(Exercise directions) Look through the records that follow. Copy every line containing the word "cube".
*** Opening of Dataset records ***
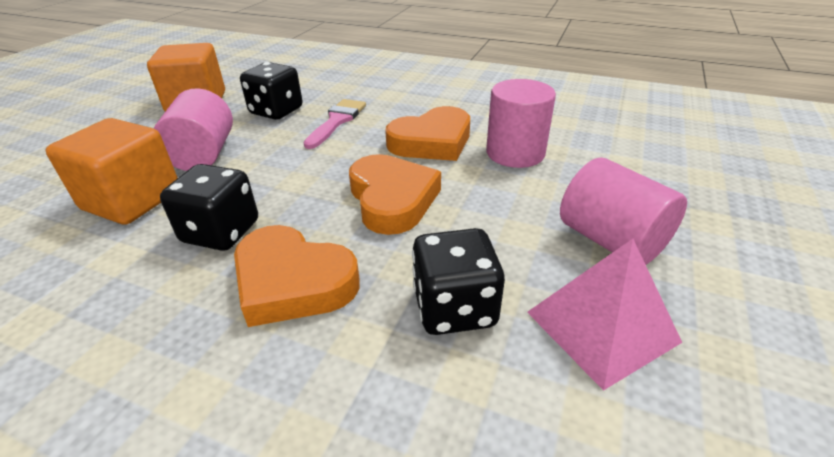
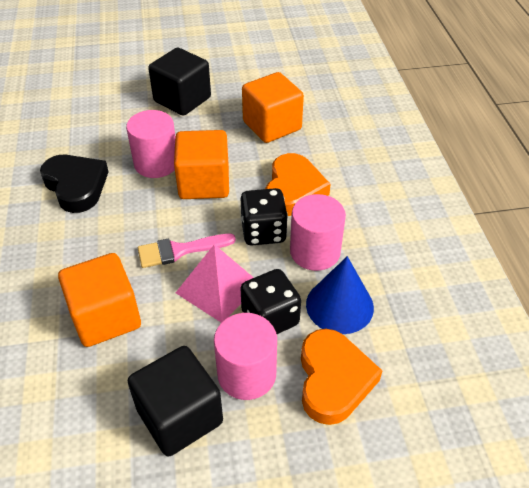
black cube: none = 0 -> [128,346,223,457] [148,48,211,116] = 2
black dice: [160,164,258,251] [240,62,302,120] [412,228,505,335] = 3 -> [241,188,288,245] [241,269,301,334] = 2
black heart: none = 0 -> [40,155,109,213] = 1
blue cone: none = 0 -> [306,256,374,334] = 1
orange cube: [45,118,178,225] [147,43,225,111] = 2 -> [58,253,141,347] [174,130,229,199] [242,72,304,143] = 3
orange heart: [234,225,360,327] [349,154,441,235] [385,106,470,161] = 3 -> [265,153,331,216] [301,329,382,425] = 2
*** Close of Dataset records ***
(Solution for this problem)
black cube: none = 0 -> [128,346,223,457] [148,48,211,116] = 2
orange cube: [45,118,178,225] [147,43,225,111] = 2 -> [58,253,141,347] [174,130,229,199] [242,72,304,143] = 3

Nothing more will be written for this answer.